Work item
Print all the data that follows exactly, images excluded.

*** Data section

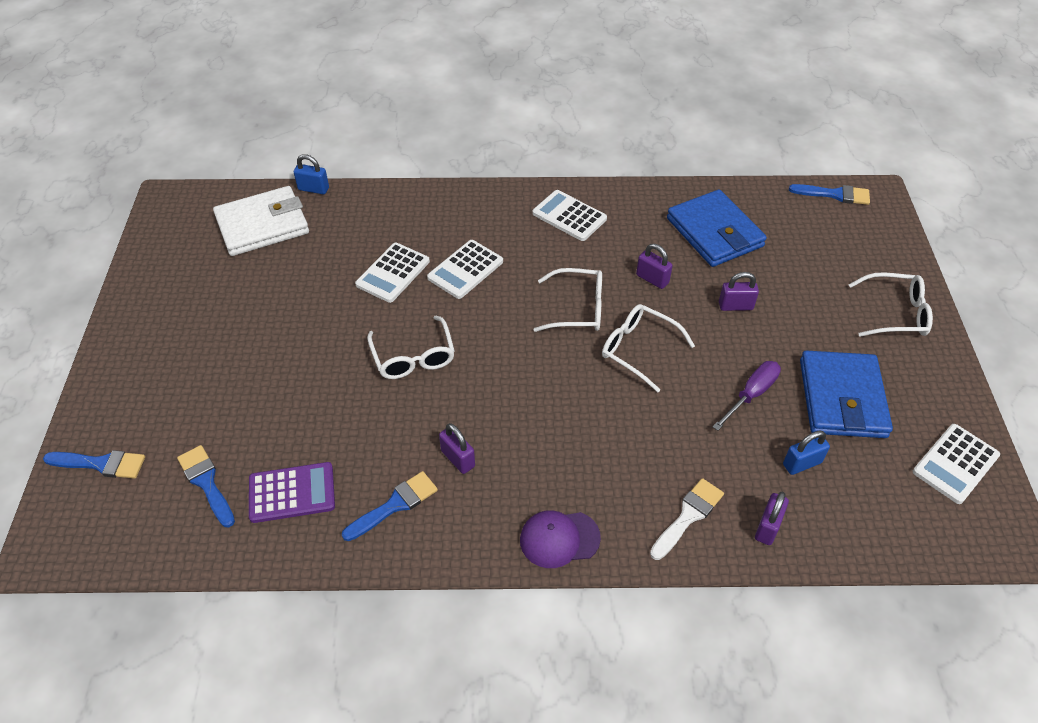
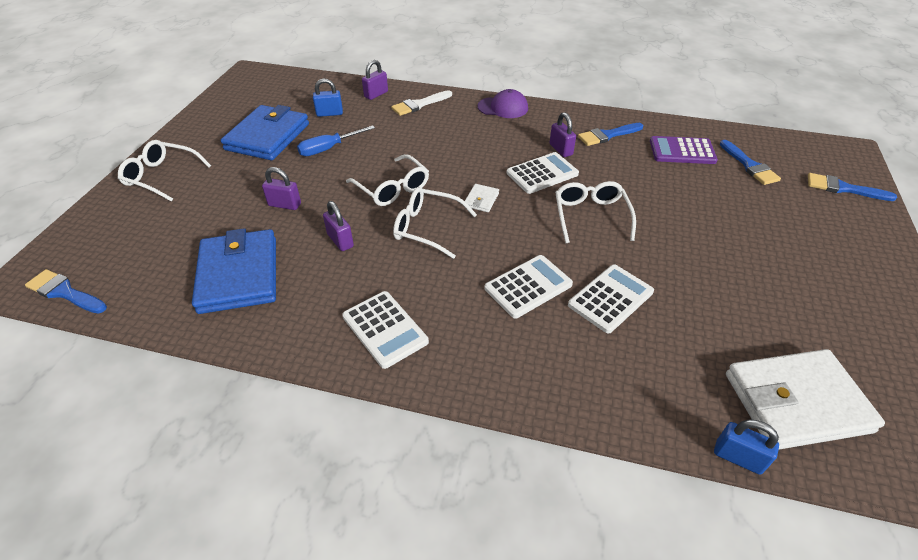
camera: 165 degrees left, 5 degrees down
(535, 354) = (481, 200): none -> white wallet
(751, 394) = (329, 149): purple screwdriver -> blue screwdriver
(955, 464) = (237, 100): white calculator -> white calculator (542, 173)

******

Response area
camera: 165 degrees left, 5 degrees down
(535, 354) = (481, 200): none -> white wallet
(751, 394) = (329, 149): purple screwdriver -> blue screwdriver
(955, 464) = (237, 100): white calculator -> white calculator (542, 173)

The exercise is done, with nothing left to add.